» **Task directions**: Write every line below out again exactly, images omitted.
* * * * *
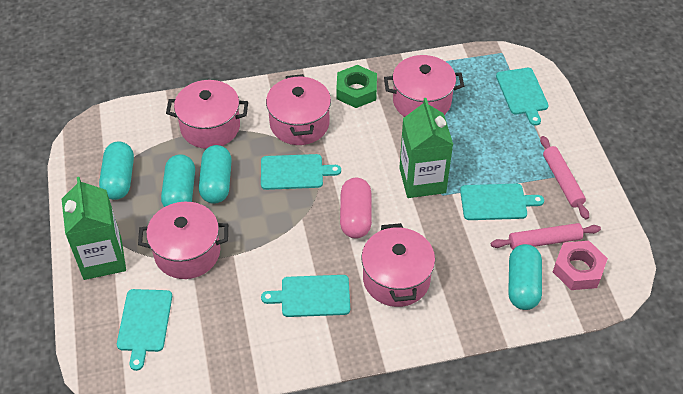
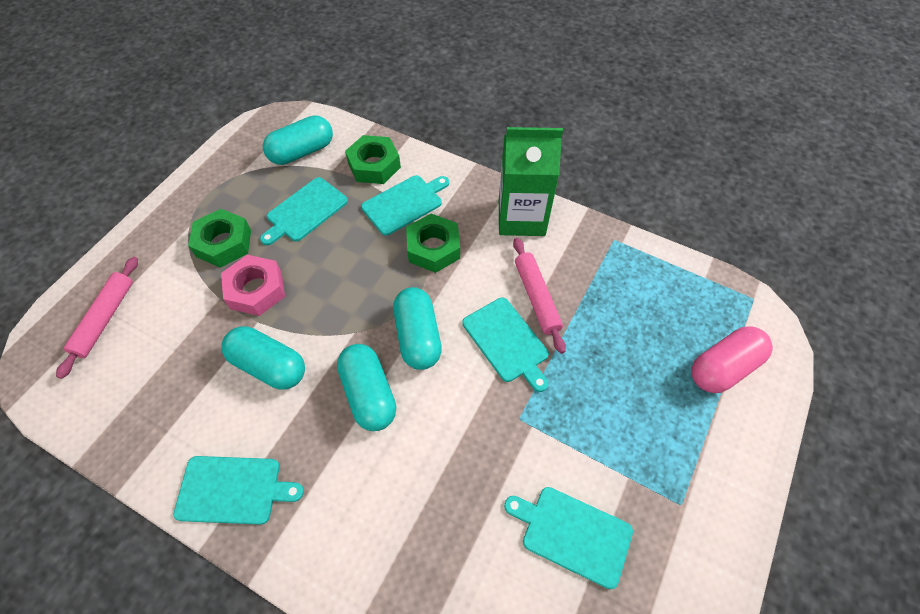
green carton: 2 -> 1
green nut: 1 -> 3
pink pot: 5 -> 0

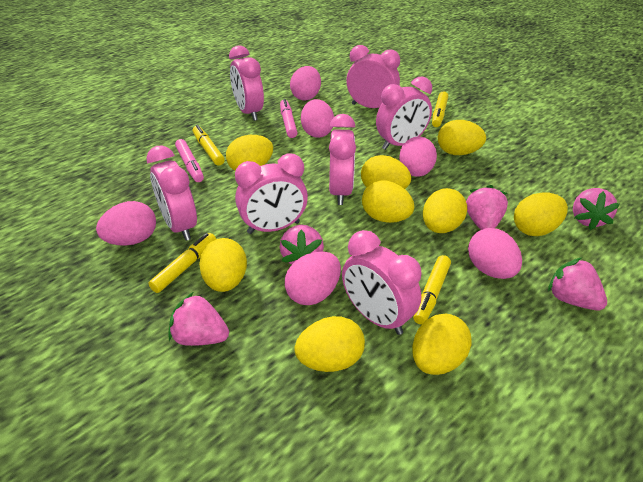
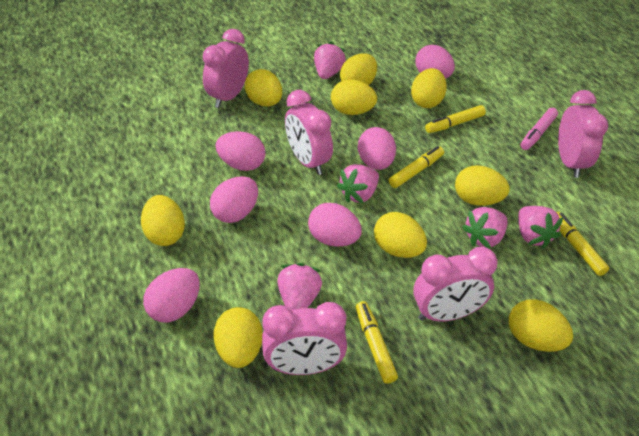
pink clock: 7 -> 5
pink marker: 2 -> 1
* * * * *
» **Output**:
green carton: 2 -> 1
green nut: 1 -> 3
pink pot: 5 -> 0

pink clock: 7 -> 5
pink marker: 2 -> 1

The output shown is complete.